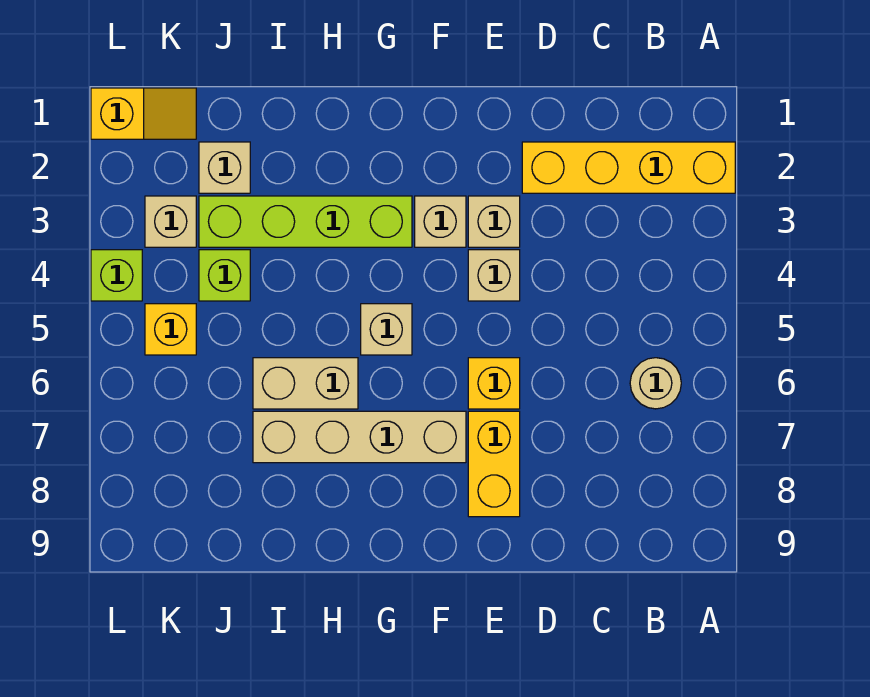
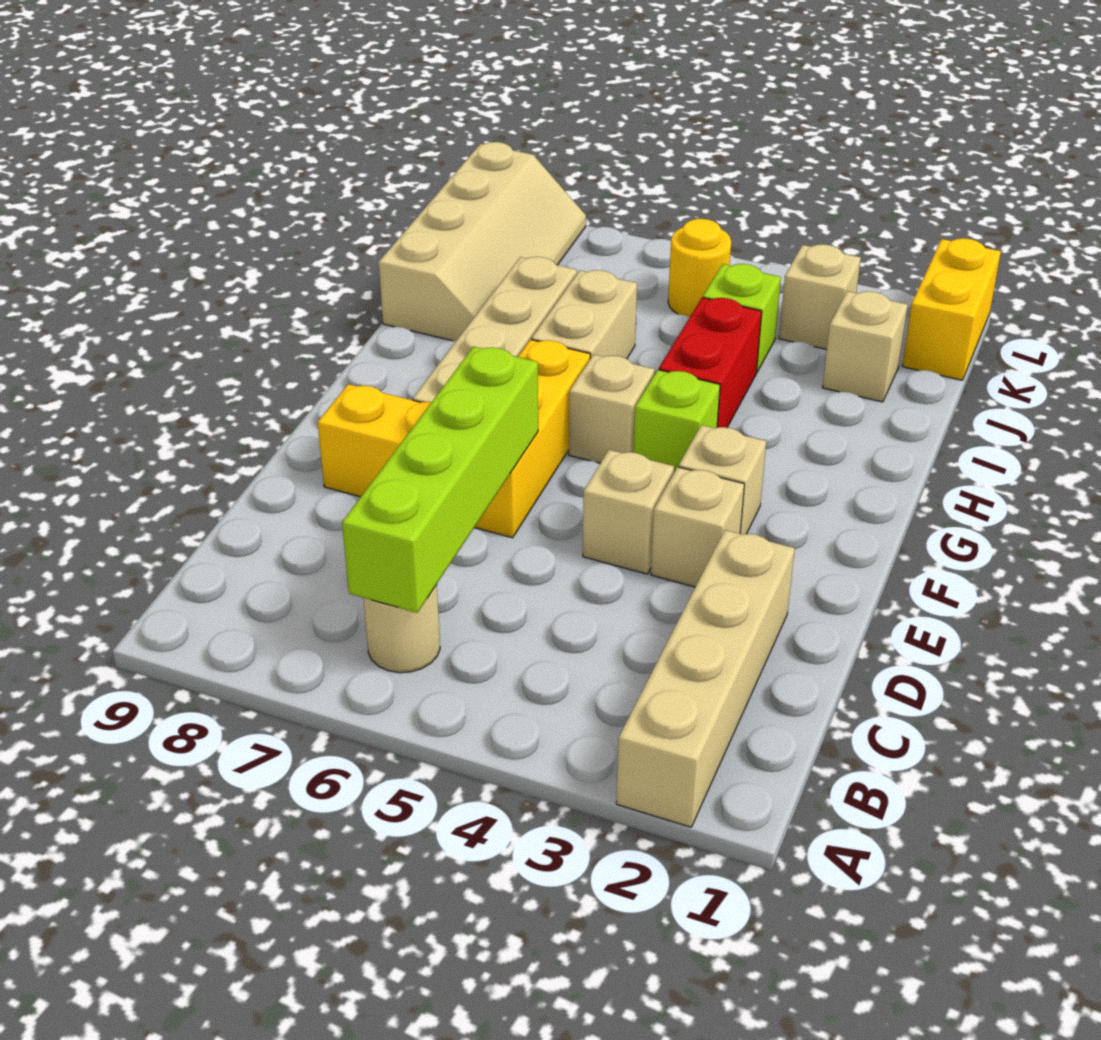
yellow brick A2:D2 level 1 -> tan brick A2:D2 level 1
yellow brick E6 level 1 -> yellow brick E6:G6 level 1
lime brick G3:J3 level 1 -> lime brick B6:E6 level 2
none -> red brick H4:I4 level 1
none -> tan slope I8:L9 level 1 top 9
yellow slope K1:L1 level 1 top L -> yellow brick K1:L1 level 1
yellow brick K5 level 1 -> yellow round brick K5 level 1
lime brick L4 level 1 -> lime brick G4 level 1

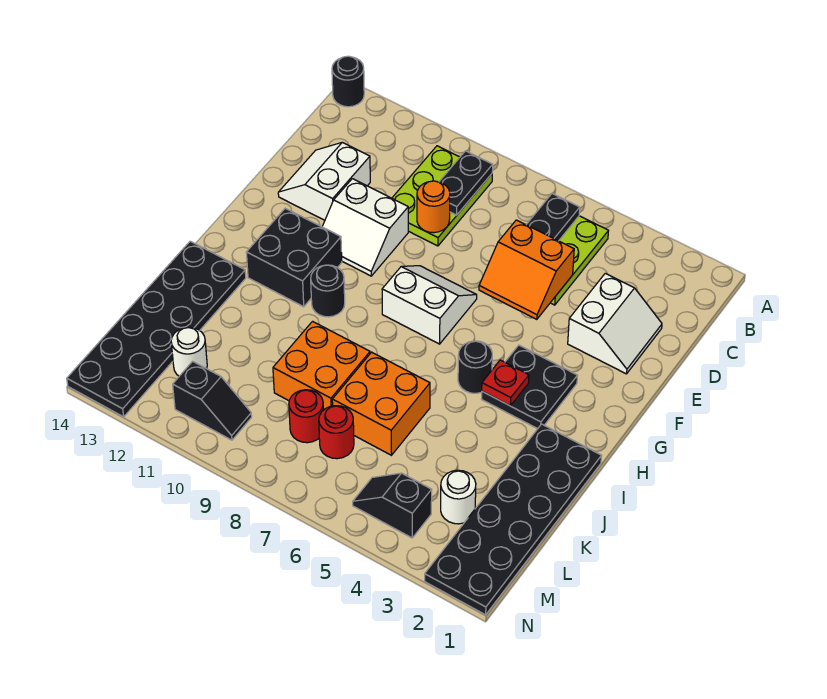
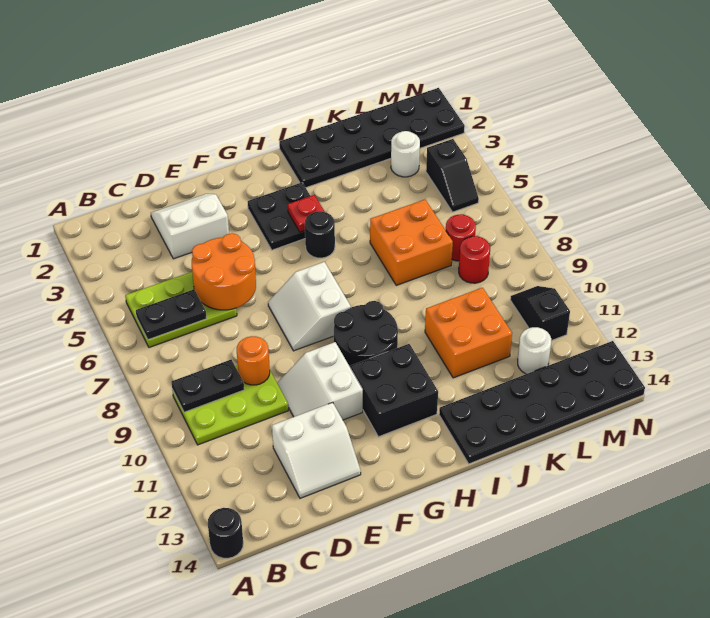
orange slope D5:E6 level 2 top D -> orange round brick D5:E6 level 2
white slope E10:F11 level 1 top E -> white slope E10:F11 level 1 top F
black round brick H10 level 1 -> black round brick G9:H10 level 1
orange brick J8:K9 level 1 -> orange brick J10:K11 level 1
-=-=-
▶ [Your task]:
Please output all the records above exactly, leaving out every picture.

▶ [The answer]:
yellow brick A2:D2 level 1 -> tan brick A2:D2 level 1
yellow brick E6 level 1 -> yellow brick E6:G6 level 1
lime brick G3:J3 level 1 -> lime brick B6:E6 level 2
none -> red brick H4:I4 level 1
none -> tan slope I8:L9 level 1 top 9
yellow slope K1:L1 level 1 top L -> yellow brick K1:L1 level 1
yellow brick K5 level 1 -> yellow round brick K5 level 1
lime brick L4 level 1 -> lime brick G4 level 1

orange slope D5:E6 level 2 top D -> orange round brick D5:E6 level 2
white slope E10:F11 level 1 top E -> white slope E10:F11 level 1 top F
black round brick H10 level 1 -> black round brick G9:H10 level 1
orange brick J8:K9 level 1 -> orange brick J10:K11 level 1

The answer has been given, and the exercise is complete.